#### Work item:
Output the records precisely as they stand. Pictures are to be skipped.

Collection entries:
..........
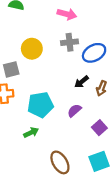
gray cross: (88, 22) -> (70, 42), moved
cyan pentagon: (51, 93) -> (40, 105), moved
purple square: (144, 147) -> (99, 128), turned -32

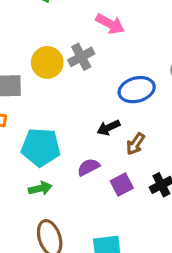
gray cross: (70, 42) -> (81, 57), moved, turned -35
purple square: (99, 128) -> (122, 184), moved
green arrow: (31, 133) -> (40, 188), moved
..........
#### Answer below:
gray cross: (88, 22) -> (70, 42), moved
cyan pentagon: (51, 93) -> (40, 105), moved
purple square: (144, 147) -> (99, 128), turned -32

gray cross: (70, 42) -> (81, 57), moved, turned -35
purple square: (99, 128) -> (122, 184), moved
green arrow: (31, 133) -> (40, 188), moved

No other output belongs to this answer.